**Description of the task:** Search the entries below for the word "XSHUT", then copy each line in which it is found.

**Exercise inputs:**
***

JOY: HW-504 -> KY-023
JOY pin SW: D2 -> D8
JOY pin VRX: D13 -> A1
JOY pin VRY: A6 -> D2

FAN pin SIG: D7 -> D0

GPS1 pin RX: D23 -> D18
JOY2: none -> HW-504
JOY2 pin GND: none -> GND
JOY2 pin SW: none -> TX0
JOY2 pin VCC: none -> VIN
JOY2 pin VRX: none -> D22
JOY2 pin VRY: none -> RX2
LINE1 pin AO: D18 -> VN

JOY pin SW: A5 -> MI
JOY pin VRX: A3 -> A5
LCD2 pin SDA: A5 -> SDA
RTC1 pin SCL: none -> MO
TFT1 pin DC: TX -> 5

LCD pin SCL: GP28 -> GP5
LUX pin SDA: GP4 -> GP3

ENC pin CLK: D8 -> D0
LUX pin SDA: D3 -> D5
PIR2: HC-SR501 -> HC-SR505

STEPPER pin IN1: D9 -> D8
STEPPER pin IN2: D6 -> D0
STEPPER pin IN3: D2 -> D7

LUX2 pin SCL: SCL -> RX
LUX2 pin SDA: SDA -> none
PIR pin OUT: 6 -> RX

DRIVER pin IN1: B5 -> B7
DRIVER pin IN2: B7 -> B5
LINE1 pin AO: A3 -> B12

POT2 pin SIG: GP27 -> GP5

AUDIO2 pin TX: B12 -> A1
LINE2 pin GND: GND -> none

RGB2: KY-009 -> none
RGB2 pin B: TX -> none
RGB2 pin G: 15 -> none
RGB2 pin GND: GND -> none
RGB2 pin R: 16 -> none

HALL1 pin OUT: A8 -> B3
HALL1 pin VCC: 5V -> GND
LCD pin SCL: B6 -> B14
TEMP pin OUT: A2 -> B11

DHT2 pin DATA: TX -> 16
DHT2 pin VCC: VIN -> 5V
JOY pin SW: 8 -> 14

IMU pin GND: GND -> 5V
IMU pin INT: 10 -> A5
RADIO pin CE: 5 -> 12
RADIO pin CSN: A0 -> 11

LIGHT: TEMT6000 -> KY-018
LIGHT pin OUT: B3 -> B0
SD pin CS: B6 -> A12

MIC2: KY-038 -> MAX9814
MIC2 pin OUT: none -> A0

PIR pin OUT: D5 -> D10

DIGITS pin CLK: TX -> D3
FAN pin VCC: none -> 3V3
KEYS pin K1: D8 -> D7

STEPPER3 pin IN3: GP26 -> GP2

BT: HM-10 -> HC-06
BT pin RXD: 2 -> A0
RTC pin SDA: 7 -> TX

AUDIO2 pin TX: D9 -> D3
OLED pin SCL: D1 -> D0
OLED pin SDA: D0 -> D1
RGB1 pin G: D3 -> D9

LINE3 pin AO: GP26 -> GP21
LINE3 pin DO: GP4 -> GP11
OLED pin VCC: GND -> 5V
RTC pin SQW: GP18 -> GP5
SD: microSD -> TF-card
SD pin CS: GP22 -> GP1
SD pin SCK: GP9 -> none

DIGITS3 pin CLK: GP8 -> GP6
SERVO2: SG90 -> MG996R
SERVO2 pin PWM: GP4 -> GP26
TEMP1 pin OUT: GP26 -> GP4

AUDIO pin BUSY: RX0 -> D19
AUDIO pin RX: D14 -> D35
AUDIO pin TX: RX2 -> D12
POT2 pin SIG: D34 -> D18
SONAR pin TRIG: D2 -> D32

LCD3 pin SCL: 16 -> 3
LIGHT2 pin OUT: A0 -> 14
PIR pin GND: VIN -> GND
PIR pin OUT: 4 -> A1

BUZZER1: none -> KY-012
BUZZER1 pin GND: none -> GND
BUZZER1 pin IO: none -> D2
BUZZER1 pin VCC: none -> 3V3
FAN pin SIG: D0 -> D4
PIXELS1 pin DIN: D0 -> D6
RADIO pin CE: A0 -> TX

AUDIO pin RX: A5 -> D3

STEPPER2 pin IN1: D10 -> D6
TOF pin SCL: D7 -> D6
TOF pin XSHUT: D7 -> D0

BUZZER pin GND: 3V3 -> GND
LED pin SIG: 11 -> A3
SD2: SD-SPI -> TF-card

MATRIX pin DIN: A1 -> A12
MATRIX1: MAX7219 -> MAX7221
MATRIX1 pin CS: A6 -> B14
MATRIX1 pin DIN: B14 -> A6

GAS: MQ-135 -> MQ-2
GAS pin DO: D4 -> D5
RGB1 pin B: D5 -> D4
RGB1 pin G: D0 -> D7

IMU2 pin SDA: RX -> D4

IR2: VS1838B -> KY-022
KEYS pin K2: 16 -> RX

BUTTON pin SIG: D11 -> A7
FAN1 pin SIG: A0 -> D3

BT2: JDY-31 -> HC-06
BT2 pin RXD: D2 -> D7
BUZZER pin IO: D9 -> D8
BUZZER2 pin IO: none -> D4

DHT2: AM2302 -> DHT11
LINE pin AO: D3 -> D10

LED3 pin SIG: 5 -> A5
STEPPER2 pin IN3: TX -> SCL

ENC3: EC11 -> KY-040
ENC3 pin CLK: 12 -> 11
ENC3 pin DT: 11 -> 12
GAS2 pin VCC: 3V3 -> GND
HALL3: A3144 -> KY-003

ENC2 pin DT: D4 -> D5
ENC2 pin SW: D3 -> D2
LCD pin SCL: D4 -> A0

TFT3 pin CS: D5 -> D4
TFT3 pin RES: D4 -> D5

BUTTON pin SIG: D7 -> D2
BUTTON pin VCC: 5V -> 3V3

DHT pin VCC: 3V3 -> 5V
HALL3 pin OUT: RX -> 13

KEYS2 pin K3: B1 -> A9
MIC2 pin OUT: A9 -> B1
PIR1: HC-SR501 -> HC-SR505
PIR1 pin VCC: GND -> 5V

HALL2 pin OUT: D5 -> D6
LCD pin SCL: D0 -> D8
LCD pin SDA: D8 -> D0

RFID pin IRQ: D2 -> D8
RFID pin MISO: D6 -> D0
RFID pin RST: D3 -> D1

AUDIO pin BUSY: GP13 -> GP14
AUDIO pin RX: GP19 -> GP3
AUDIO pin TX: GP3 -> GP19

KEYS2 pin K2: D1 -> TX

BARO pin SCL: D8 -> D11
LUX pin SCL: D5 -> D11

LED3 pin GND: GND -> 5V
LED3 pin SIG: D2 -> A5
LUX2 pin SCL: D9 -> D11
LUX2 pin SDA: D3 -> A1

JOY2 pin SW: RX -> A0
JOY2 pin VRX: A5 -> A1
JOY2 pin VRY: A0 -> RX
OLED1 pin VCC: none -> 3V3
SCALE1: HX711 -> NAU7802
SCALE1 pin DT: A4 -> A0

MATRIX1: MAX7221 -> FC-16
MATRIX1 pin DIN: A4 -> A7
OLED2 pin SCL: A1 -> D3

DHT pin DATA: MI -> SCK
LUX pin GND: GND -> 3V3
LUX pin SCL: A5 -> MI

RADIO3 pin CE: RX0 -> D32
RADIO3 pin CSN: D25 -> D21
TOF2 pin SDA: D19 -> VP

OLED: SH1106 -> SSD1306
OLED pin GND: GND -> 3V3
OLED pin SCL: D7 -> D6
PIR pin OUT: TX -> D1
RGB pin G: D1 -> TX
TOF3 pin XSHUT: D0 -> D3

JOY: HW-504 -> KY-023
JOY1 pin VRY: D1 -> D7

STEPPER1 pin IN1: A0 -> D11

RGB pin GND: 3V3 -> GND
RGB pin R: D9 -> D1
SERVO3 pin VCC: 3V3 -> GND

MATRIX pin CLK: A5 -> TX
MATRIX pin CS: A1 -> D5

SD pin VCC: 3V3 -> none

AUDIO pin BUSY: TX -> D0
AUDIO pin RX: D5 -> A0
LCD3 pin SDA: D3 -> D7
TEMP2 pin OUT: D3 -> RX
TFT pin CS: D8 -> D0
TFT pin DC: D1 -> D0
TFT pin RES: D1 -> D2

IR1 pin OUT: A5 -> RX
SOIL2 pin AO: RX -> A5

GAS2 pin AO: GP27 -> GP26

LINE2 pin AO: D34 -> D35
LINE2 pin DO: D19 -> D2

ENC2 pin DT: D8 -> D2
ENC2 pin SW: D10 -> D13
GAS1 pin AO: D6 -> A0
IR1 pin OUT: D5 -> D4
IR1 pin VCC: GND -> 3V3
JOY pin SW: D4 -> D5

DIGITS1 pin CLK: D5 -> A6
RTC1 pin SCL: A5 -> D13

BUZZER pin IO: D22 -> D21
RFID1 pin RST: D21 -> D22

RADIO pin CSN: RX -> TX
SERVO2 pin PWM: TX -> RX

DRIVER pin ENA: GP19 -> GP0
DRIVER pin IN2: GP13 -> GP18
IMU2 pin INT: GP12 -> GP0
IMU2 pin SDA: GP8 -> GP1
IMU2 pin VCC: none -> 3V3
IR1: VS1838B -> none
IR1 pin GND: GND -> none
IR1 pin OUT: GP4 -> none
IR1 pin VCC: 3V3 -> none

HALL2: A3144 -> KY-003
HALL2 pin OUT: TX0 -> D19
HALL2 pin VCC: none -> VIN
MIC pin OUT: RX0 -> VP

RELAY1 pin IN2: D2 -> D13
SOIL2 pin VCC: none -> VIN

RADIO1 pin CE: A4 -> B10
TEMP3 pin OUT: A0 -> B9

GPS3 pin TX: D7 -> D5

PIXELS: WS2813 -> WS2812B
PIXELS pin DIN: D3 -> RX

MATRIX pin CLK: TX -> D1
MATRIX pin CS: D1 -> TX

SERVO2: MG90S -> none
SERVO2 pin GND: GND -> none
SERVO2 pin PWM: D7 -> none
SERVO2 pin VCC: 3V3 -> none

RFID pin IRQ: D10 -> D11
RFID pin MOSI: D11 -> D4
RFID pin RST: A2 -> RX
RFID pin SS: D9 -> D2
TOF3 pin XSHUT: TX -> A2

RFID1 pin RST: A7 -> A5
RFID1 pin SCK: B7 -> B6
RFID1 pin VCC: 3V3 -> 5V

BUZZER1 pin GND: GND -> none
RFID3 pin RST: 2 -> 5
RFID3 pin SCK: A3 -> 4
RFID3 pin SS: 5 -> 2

***

**Task output:**
TOF pin XSHUT: D7 -> D0
TOF3 pin XSHUT: D0 -> D3
TOF3 pin XSHUT: TX -> A2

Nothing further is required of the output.